#### Source material
○ ○ ○

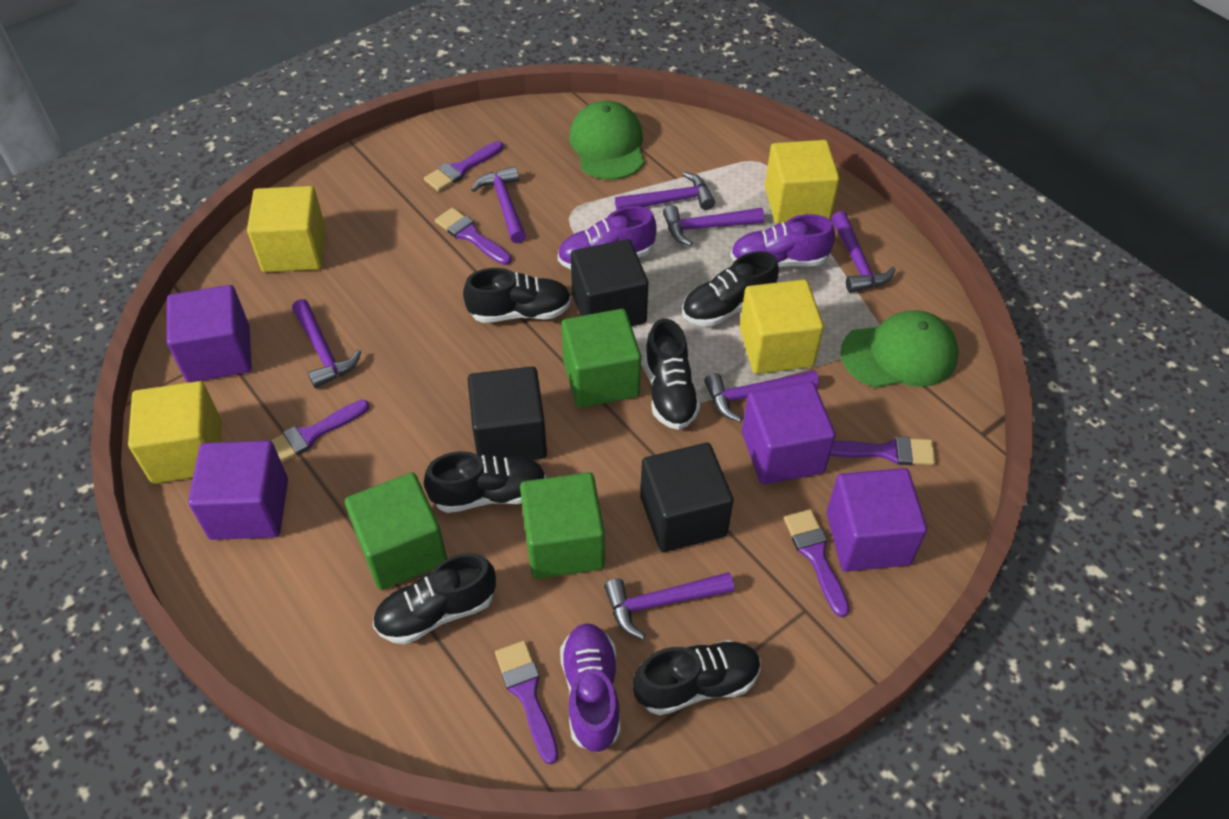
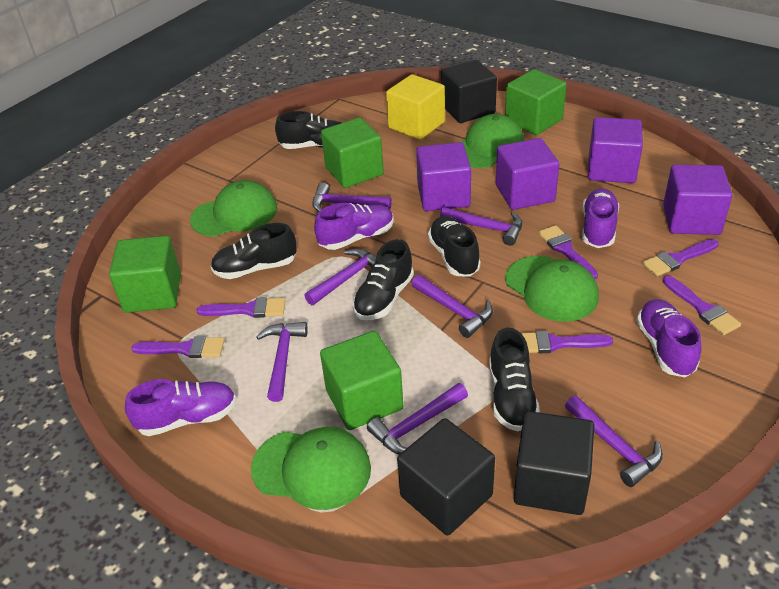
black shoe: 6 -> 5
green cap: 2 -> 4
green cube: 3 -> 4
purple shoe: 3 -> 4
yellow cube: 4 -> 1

○ ○ ○

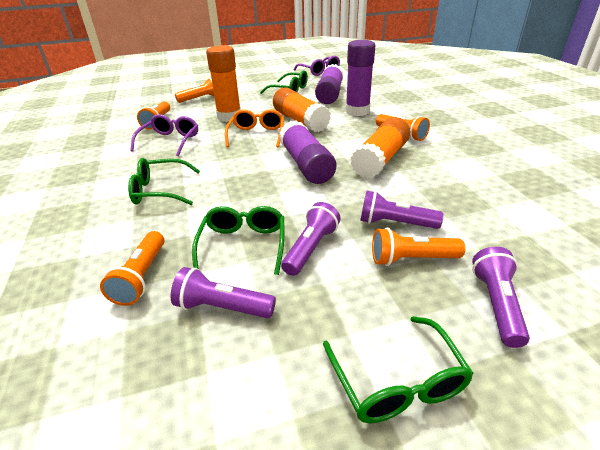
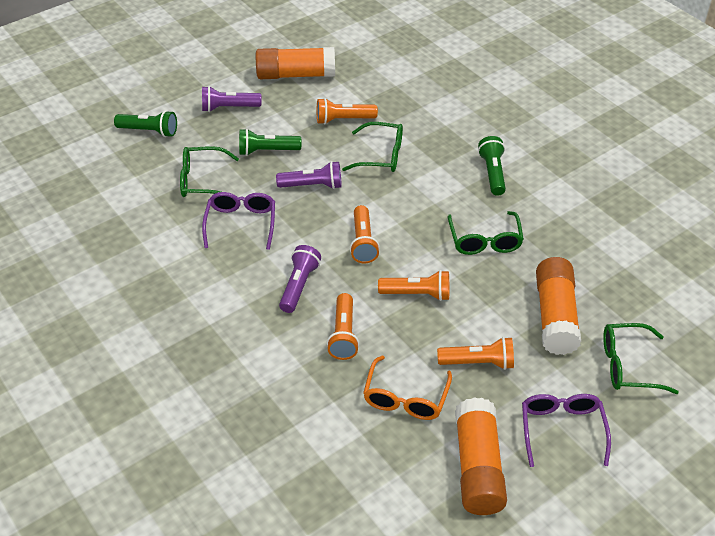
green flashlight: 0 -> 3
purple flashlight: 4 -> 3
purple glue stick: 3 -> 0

○ ○ ○

#### Exercise objective
For each line of the material that contains the word "purple", make a copy.

#### Solution below
purple shoe: 3 -> 4
purple flashlight: 4 -> 3
purple glue stick: 3 -> 0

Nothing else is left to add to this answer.